RECORDS SUPPLIED below:

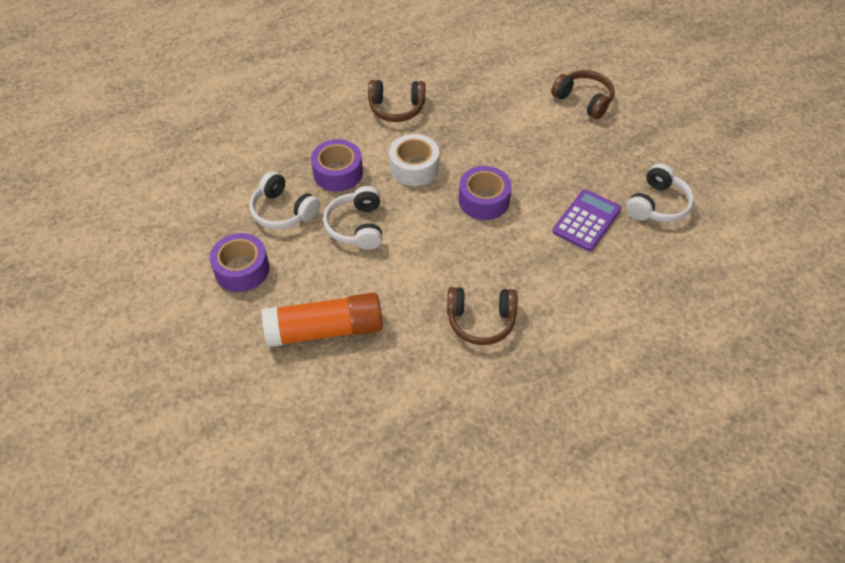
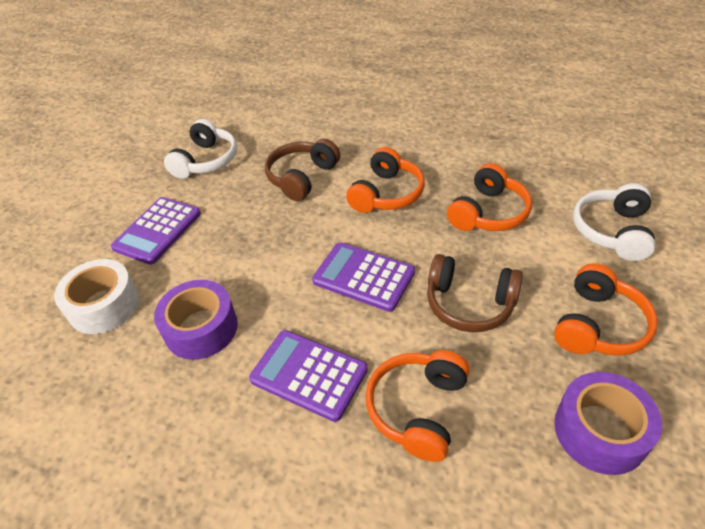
brown headphones: 3 -> 2
orange glue stick: 1 -> 0
orange headphones: 0 -> 4
purple calculator: 1 -> 3
purple tape: 3 -> 2
white headphones: 3 -> 2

End of RECORDS SUPPLIED.

*WHAT IS REQUIRED*:
Those lines above that contain the string "purple" should be returned.

*SOLVED EXERCISE*:
purple calculator: 1 -> 3
purple tape: 3 -> 2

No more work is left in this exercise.